─── Information given

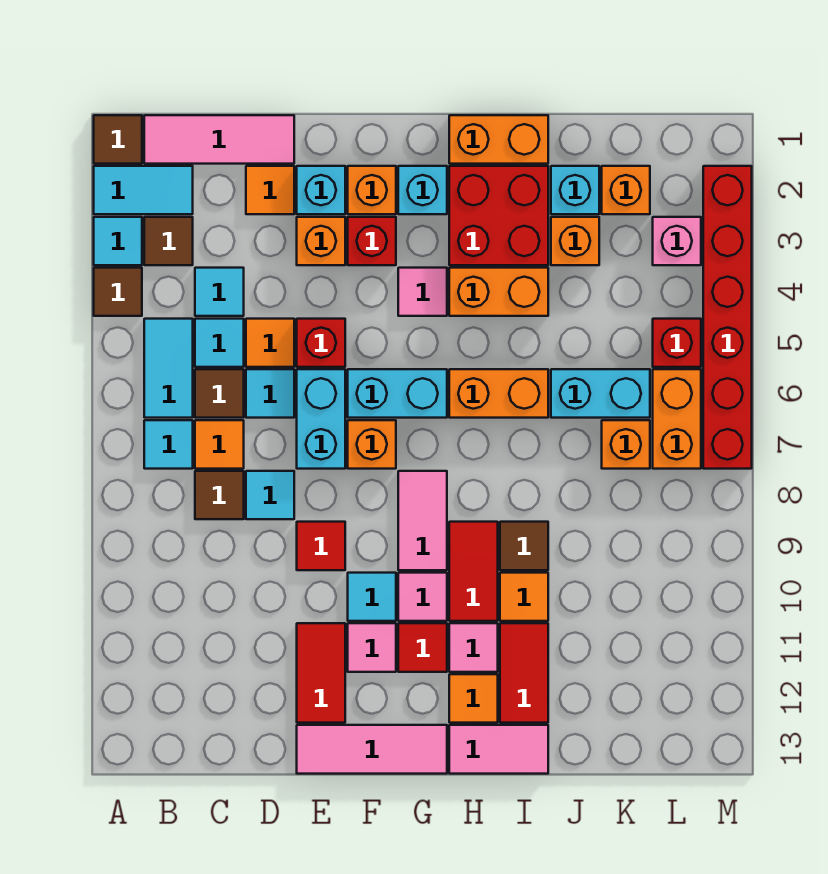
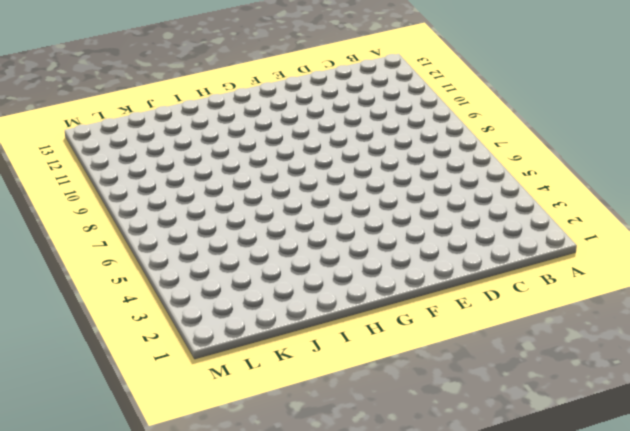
none -> brown tile A1 level 1
none -> cyan tile A2:B2 level 1
none -> cyan tile A3 level 1
none -> brown tile A4 level 1

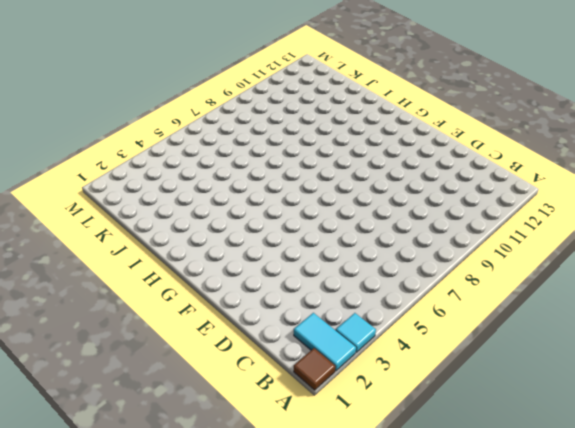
none -> brown tile A4 level 1
none -> pink tile B1:D1 level 1
none -> brown tile B3 level 1
none -> cyan tile B5:B6 level 1

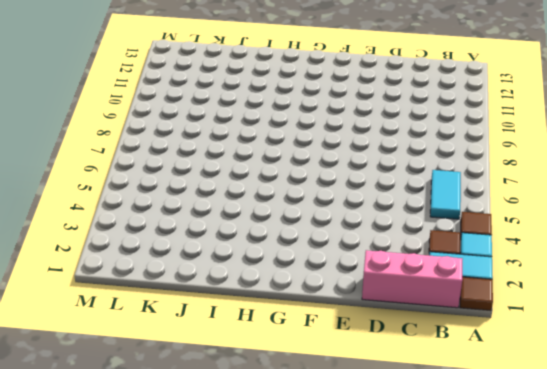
pink brick B1:D1 level 1 -> pink tile B1:D1 level 1
none -> cyan tile B7 level 1
none -> cyan tile C4 level 1
none -> cyan tile C5 level 1
none -> brown tile C6 level 1

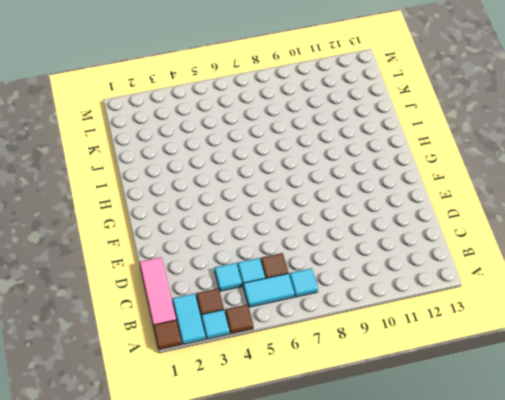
none -> orange tile C7 level 1
none -> brown tile C8 level 1
none -> orange tile D2 level 1
none -> orange tile D5 level 1

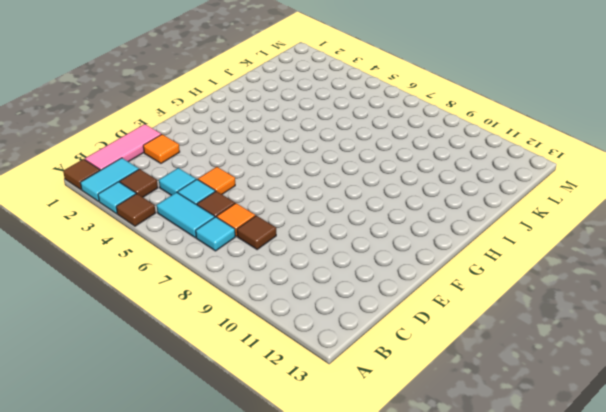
none -> cyan tile D6 level 1
none -> cyan tile D8 level 1
none -> cyan brick E2 level 1
none -> orange brick E3 level 1

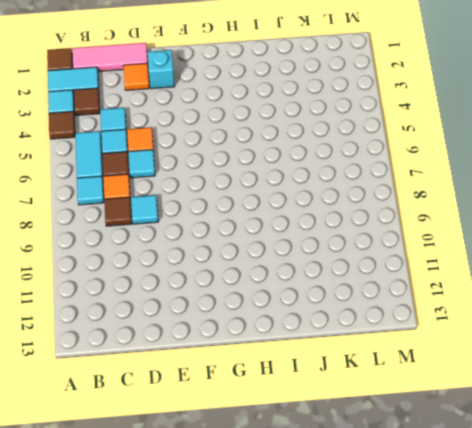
none -> orange brick E3 level 1
none -> red brick E5 level 1
none -> cyan brick E6:E7 level 1
none -> red tile E9 level 1

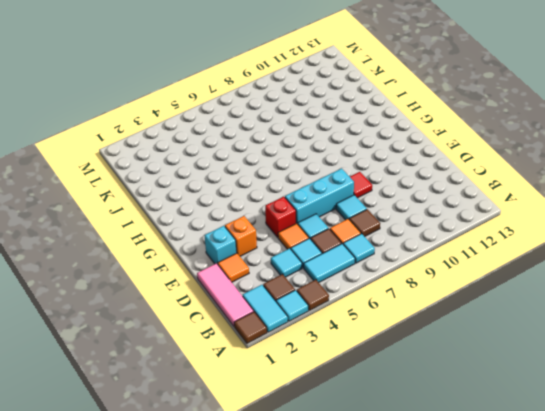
cyan brick E6:E8 level 1 -> cyan brick E6:E7 level 1
none -> red tile E11:E12 level 1
none -> pink tile E13:G13 level 1
none -> orange brick F2 level 1
none -> red brick F3 level 1

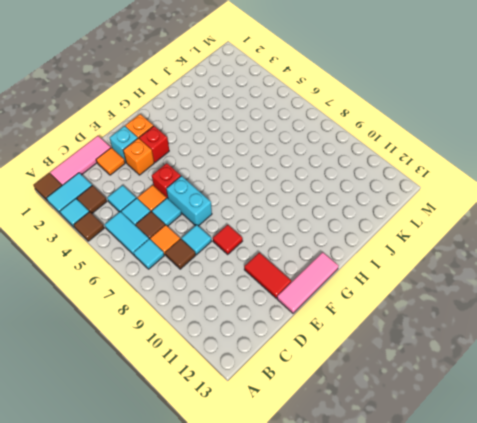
none -> cyan brick F6:G6 level 1
none -> orange brick F7 level 1
none -> cyan tile F10 level 1
none -> pink tile F11 level 1

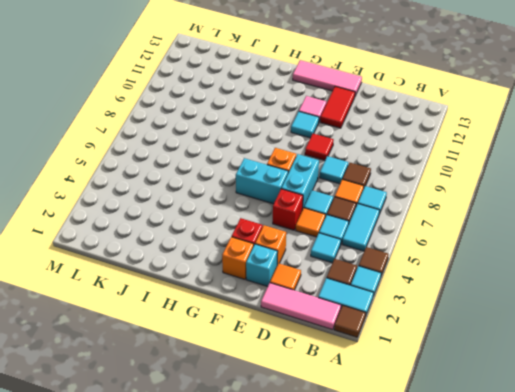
none -> cyan brick G2 level 1
none -> pink tile G4 level 1
none -> pink tile G8:G9 level 1
none -> pink tile G10 level 1

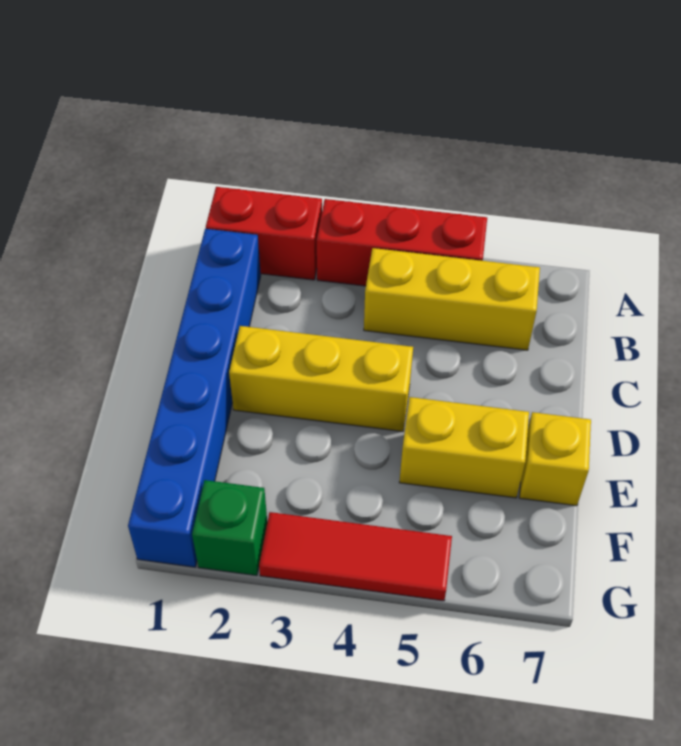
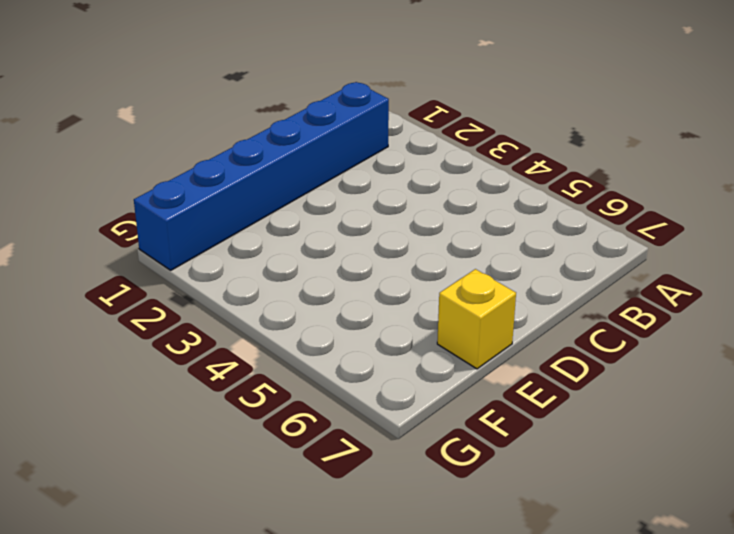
none -> red brick A1:A2 level 1
none -> red brick A3:A5 level 1

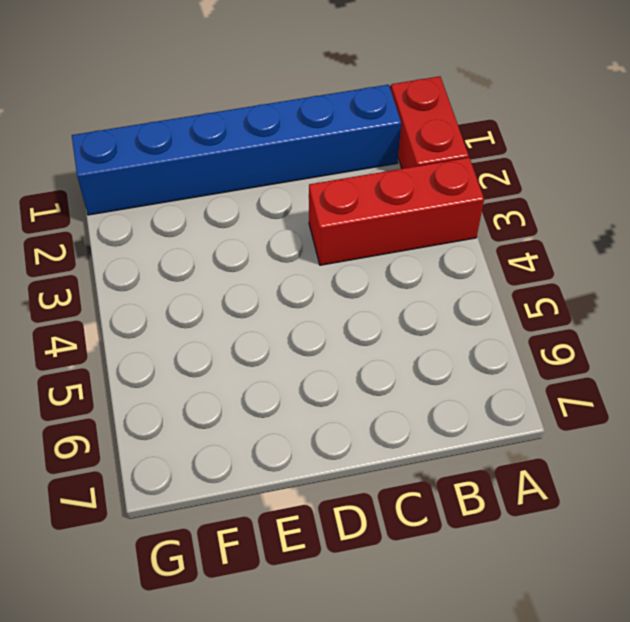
red brick A3:C3 level 1 -> red brick A3:A5 level 1
none -> yellow brick B4:B6 level 1
none -> yellow brick D2:D4 level 1

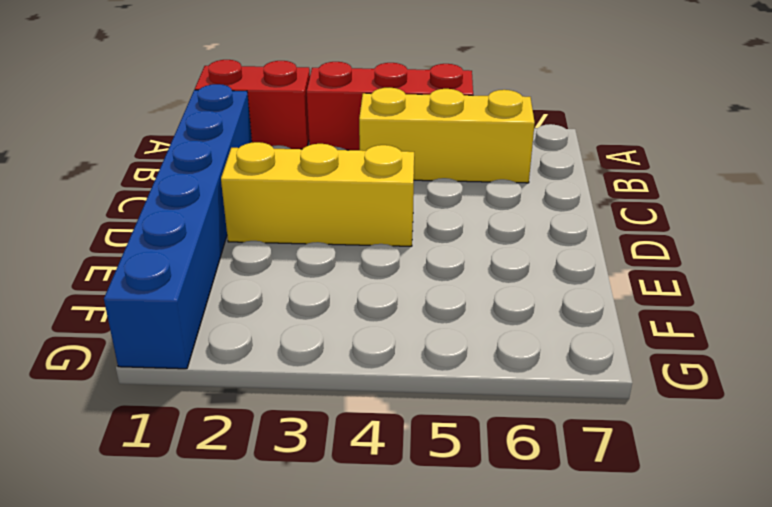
none -> yellow brick E5:E6 level 1
none -> yellow brick E7 level 1

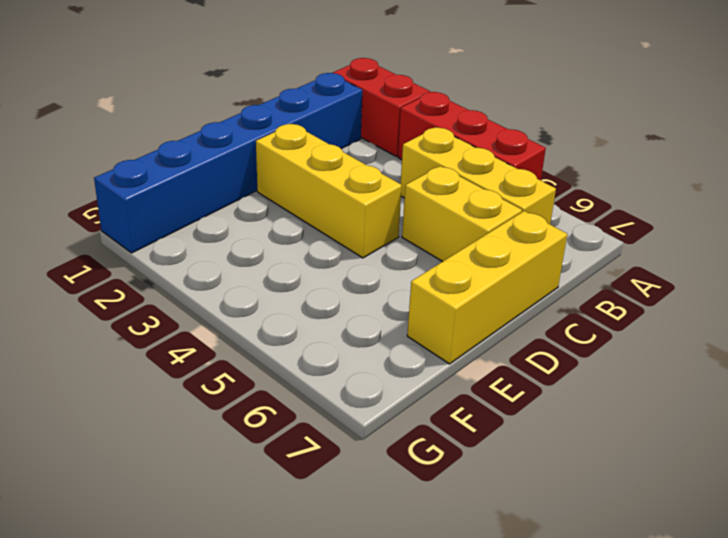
yellow brick C5:C6 level 1 -> yellow brick E5:E6 level 1
yellow brick C7:E7 level 1 -> yellow brick E7 level 1
none -> green brick G2 level 1
none -> red tile G3:G5 level 1

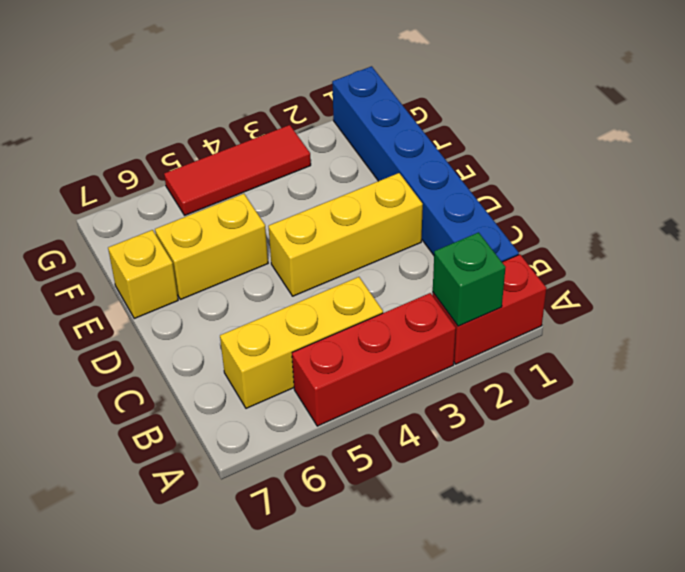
green brick A2 level 2 -> green brick G2 level 1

──────

The word is "orange". Copy every line above where it appears.

none -> orange tile C7 level 1
none -> orange tile D2 level 1
none -> orange tile D5 level 1
none -> orange brick E3 level 1
none -> orange brick E3 level 1
none -> orange brick F2 level 1
none -> orange brick F7 level 1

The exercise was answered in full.